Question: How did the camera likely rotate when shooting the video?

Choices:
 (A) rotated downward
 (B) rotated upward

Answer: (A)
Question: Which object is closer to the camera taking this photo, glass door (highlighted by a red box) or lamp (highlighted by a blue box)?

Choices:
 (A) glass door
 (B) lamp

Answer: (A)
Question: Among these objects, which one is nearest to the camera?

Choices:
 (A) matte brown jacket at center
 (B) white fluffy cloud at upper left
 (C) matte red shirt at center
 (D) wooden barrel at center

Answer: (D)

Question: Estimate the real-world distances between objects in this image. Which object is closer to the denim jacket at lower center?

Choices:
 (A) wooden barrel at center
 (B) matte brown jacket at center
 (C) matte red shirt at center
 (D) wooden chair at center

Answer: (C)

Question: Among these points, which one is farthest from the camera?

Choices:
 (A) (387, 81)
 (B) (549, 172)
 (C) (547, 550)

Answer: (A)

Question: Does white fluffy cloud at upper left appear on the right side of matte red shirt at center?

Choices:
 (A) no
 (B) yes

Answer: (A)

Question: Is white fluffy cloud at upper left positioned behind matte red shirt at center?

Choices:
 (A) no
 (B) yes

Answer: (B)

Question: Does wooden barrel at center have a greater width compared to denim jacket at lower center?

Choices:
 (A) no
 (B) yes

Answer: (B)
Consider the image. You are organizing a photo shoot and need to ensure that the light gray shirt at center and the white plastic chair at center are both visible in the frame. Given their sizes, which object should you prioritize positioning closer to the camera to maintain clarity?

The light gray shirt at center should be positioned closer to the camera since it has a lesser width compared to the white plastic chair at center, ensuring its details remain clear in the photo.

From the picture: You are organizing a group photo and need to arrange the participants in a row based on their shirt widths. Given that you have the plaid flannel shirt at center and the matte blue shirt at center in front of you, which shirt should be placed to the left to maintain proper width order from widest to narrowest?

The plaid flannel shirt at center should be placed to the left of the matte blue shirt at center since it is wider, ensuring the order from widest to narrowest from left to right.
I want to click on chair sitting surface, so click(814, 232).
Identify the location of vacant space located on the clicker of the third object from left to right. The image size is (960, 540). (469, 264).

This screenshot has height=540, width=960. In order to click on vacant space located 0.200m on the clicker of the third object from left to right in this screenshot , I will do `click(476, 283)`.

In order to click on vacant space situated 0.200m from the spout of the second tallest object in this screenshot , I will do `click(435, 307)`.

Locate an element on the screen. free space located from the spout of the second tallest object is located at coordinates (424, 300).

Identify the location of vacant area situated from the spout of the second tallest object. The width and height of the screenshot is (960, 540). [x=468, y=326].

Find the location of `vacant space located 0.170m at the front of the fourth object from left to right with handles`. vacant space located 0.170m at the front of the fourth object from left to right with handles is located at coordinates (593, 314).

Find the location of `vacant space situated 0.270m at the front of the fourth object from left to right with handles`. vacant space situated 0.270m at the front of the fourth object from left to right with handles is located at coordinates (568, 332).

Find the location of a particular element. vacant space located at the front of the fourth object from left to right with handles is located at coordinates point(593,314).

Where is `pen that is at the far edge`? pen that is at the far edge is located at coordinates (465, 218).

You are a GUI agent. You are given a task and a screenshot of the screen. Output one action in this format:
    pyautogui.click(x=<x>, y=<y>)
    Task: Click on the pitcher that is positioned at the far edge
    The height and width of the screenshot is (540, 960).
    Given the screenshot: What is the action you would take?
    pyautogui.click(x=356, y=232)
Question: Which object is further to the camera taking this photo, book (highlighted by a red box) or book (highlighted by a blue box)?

#### TASK BRIEF
Put every line of the data above into a Markdown table with the columns "Row" and "Content," numbering each line in order and leaving out blank lines.

#### CORRECT RESULT
| Row | Content |
|---|---|
| 1 | Question: How did the camera likely rotate when shooting the video? |
| 2 | Choices: |
| 3 |  (A) rotated downward |
| 4 |  (B) rotated upward |
| 5 | Answer: (A) |
| 6 | Question: Which object is closer to the camera taking this photo, glass door (highlighted by a red box) or lamp (highlighted by a blue box)? |
| 7 | Choices: |
| 8 |  (A) glass door |
| 9 |  (B) lamp |
| 10 | Answer: (A) |
| 11 | Question: Among these objects, which one is nearest to the camera? |
| 12 | Choices: |
| 13 |  (A) matte brown jacket at center |
| 14 |  (B) white fluffy cloud at upper left |
| 15 |  (C) matte red shirt at center |
| 16 |  (D) wooden barrel at center |
| 17 | Answer: (D) |
| 18 | Question: Estimate the real-world distances between objects in this image. Which object is closer to the denim jacket at lower center? |
| 19 | Choices: |
| 20 |  (A) wooden barrel at center |
| 21 |  (B) matte brown jacket at center |
| 22 |  (C) matte red shirt at center |
| 23 |  (D) wooden chair at center |
| 24 | Answer: (C) |
| 25 | Question: Among these points, which one is farthest from the camera? |
| 26 | Choices: |
| 27 |  (A) (387, 81) |
| 28 |  (B) (549, 172) |
| 29 |  (C) (547, 550) |
| 30 | Answer: (A) |
| 31 | Question: Does white fluffy cloud at upper left appear on the right side of matte red shirt at center? |
| 32 | Choices: |
| 33 |  (A) no |
| 34 |  (B) yes |
| 35 | Answer: (A) |
| 36 | Question: Is white fluffy cloud at upper left positioned behind matte red shirt at center? |
| 37 | Choices: |
| 38 |  (A) no |
| 39 |  (B) yes |
| 40 | Answer: (B) |
| 41 | Question: Does wooden barrel at center have a greater width compared to denim jacket at lower center? |
| 42 | Choices: |
| 43 |  (A) no |
| 44 |  (B) yes |
| 45 | Answer: (B) |
| 46 | Consider the image. You are organizing a photo shoot and need to ensure that the light gray shirt at center and the white plastic chair at center are both visible in the frame. Given their sizes, which object should you prioritize positioning closer to the camera to maintain clarity? |
| 47 | The light gray shirt at center should be positioned closer to the camera since it has a lesser width compared to the white plastic chair at center, ensuring its details remain clear in the photo. |
| 48 | From the picture: You are organizing a group photo and need to arrange the participants in a row based on their shirt widths. Given that you have the plaid flannel shirt at center and the matte blue shirt at center in front of you, which shirt should be placed to the left to maintain proper width order from widest to narrowest? |
| 49 | The plaid flannel shirt at center should be placed to the left of the matte blue shirt at center since it is wider, ensuring the order from widest to narrowest from left to right. |
| 50 | I want to click on chair sitting surface, so click(814, 232). |
| 51 | Identify the location of vacant space located on the clicker of the third object from left to right. The image size is (960, 540). (469, 264). |
| 52 | This screenshot has height=540, width=960. In order to click on vacant space located 0.200m on the clicker of the third object from left to right in this screenshot , I will do `click(476, 283)`. |
| 53 | In order to click on vacant space situated 0.200m from the spout of the second tallest object in this screenshot , I will do `click(435, 307)`. |
| 54 | Locate an element on the screen. free space located from the spout of the second tallest object is located at coordinates (424, 300). |
| 55 | Identify the location of vacant area situated from the spout of the second tallest object. The width and height of the screenshot is (960, 540). [x=468, y=326]. |
| 56 | Find the location of `vacant space located 0.170m at the front of the fourth object from left to right with handles`. vacant space located 0.170m at the front of the fourth object from left to right with handles is located at coordinates (593, 314). |
| 57 | Find the location of `vacant space situated 0.270m at the front of the fourth object from left to right with handles`. vacant space situated 0.270m at the front of the fourth object from left to right with handles is located at coordinates (568, 332). |
| 58 | Find the location of a particular element. vacant space located at the front of the fourth object from left to right with handles is located at coordinates point(593,314). |
| 59 | Where is `pen that is at the far edge`? pen that is at the far edge is located at coordinates (465, 218). |
| 60 | You are a GUI agent. You are given a task and a screenshot of the screen. Output one action in this format: |
| 61 |     pyautogui.click(x=<x>, y=<y>) |
| 62 |     Task: Click on the pitcher that is positioned at the far edge |
| 63 |     The height and width of the screenshot is (540, 960). |
| 64 |     Given the screenshot: What is the action you would take? |
| 65 |     pyautogui.click(x=356, y=232) |
| 66 | Question: Which object is further to the camera taking this photo, book (highlighted by a red box) or book (highlighted by a blue box)? |